▶ [YOUR OBJECTIVE]
Everything except the pictures should be printed exactly as it appears in the records.

▶ [SUPPLIED RECORDS]

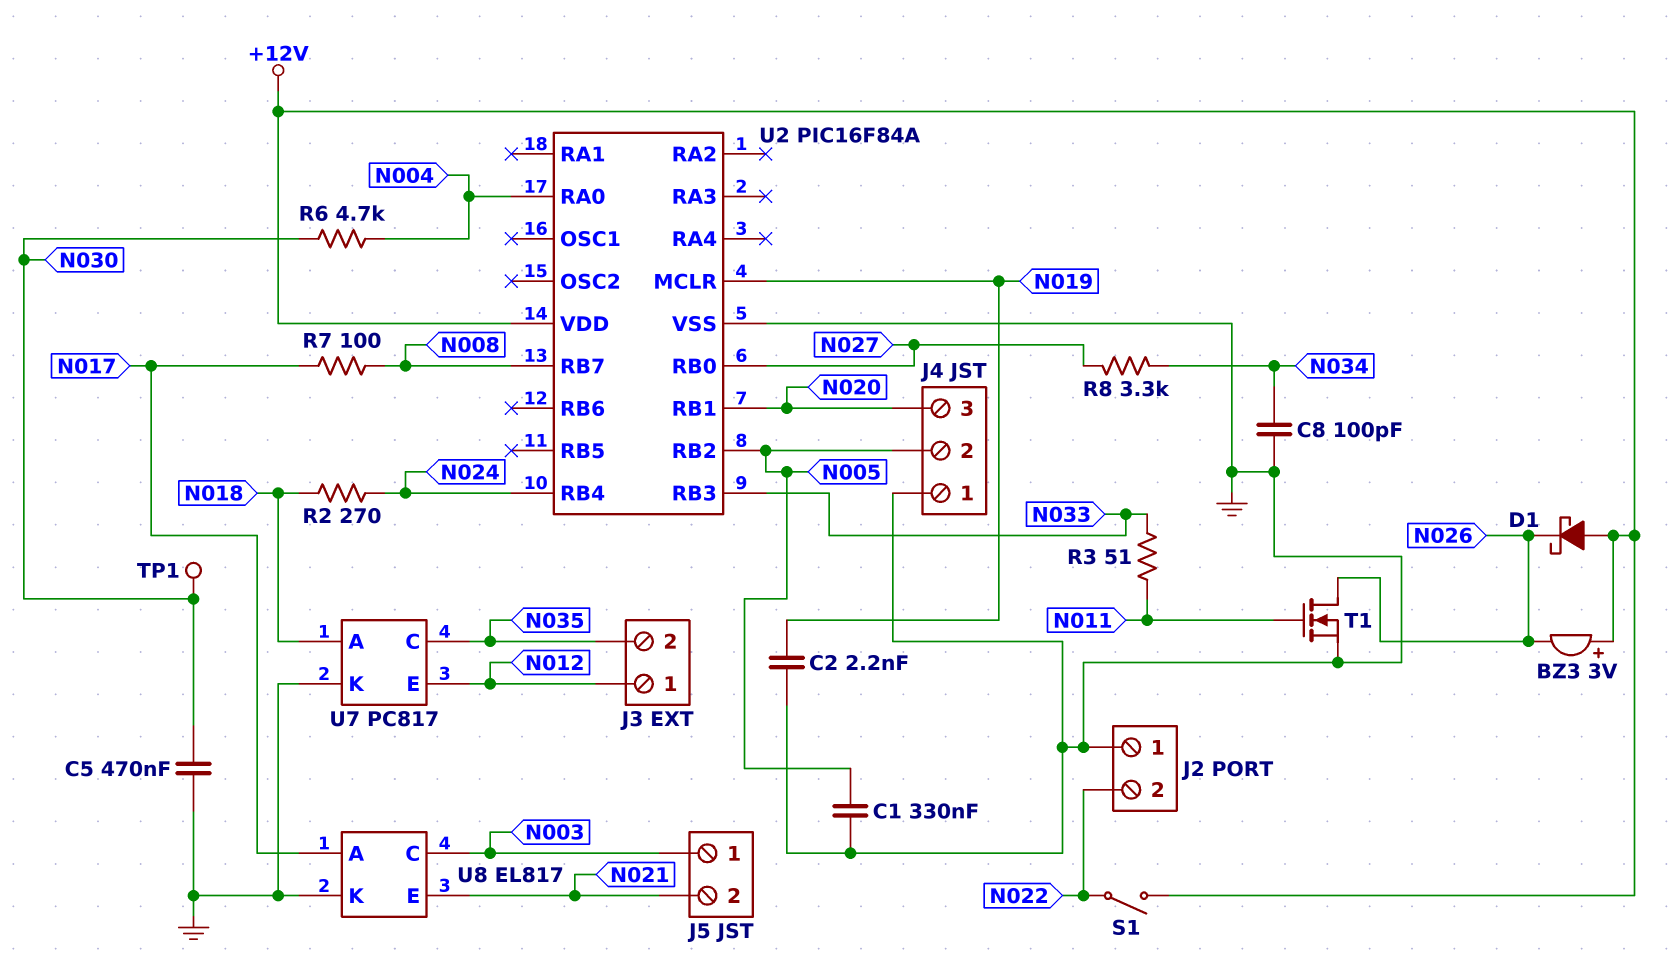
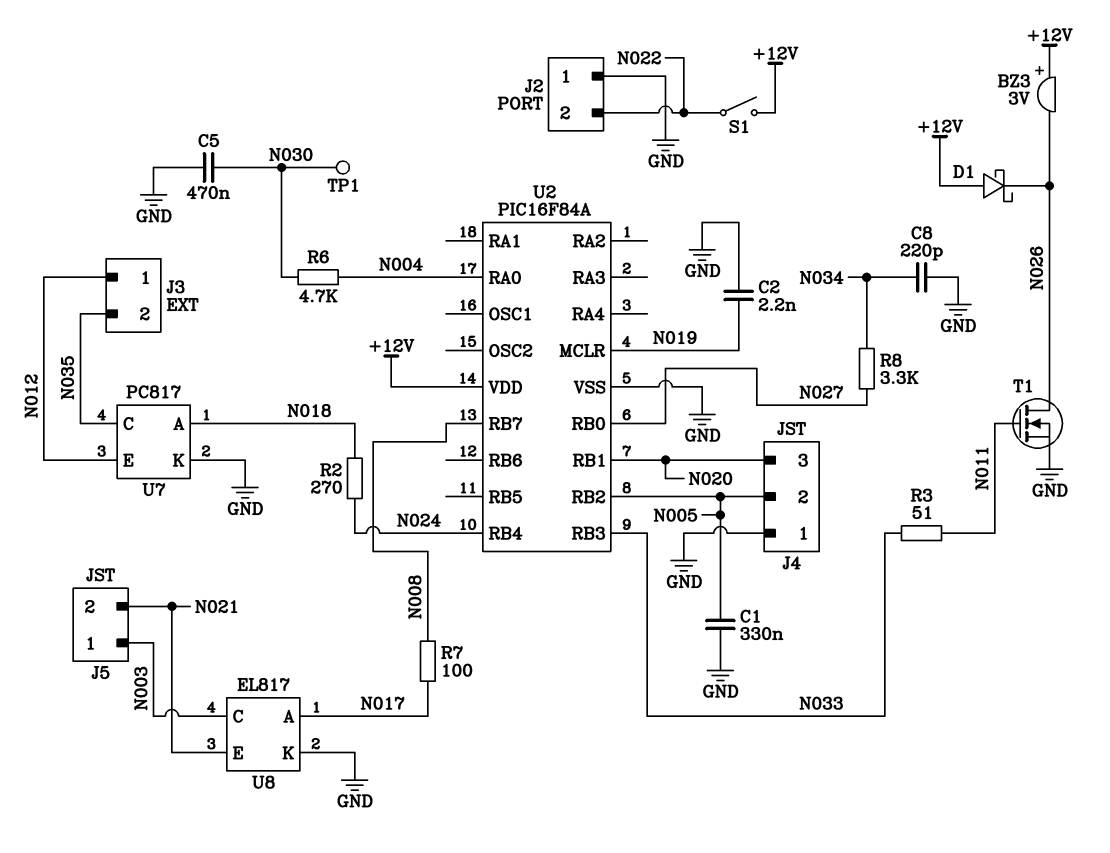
C8: 100pF (GND, N034) -> 220pF (GND, N034)

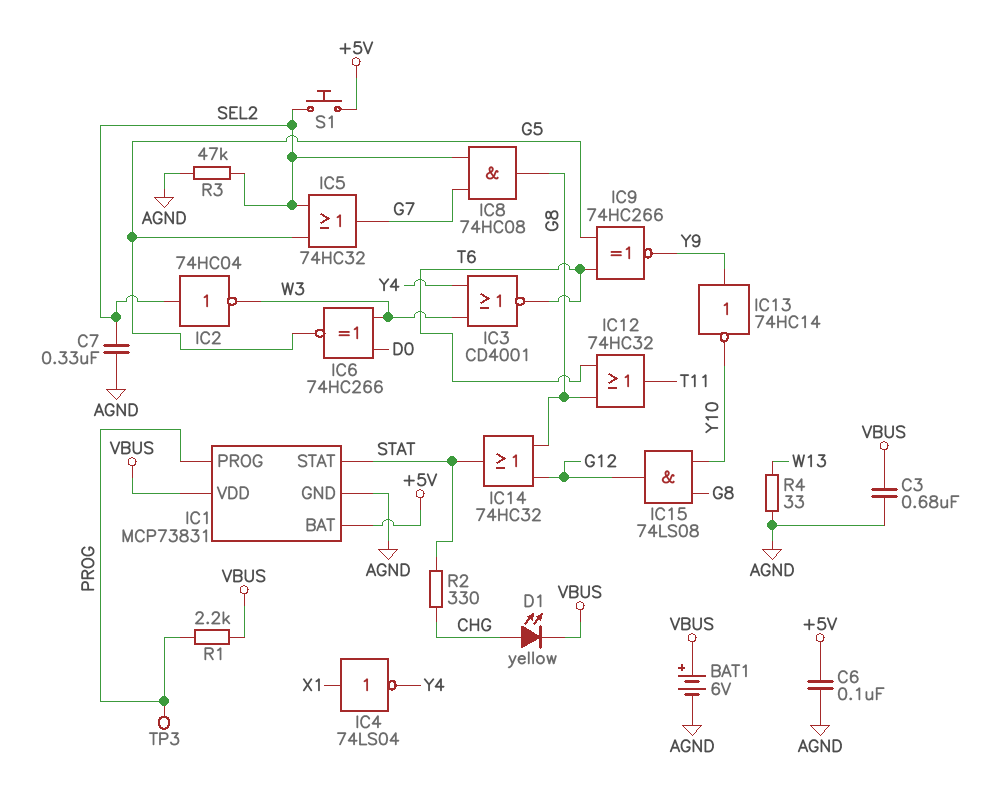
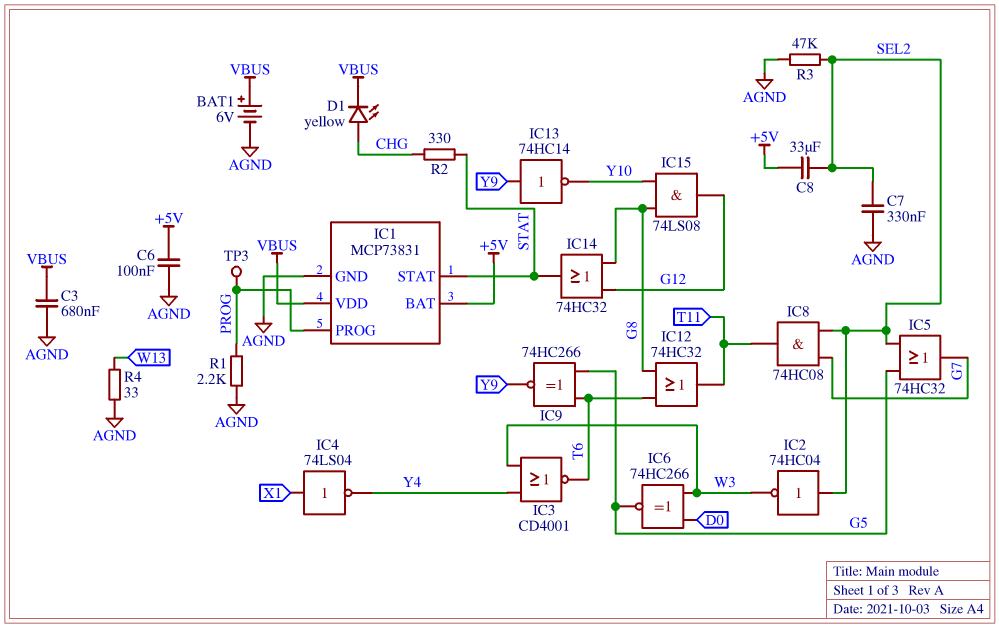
C8: none -> 33uF (+5V, SEL2)
IC8: AND 74HC08 (in G7, in SEL2, out G8) -> AND 74HC08 (in G7, in SEL2, out T11)
R1: 2.2k (PROG, VBUS) -> 2.2k (AGND, PROG)
S1: button (+5V, SEL2) -> none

▶ [RESPONSE]
C8: 100pF (GND, N034) -> 220pF (GND, N034)

C8: none -> 33uF (+5V, SEL2)
IC8: AND 74HC08 (in G7, in SEL2, out G8) -> AND 74HC08 (in G7, in SEL2, out T11)
R1: 2.2k (PROG, VBUS) -> 2.2k (AGND, PROG)
S1: button (+5V, SEL2) -> none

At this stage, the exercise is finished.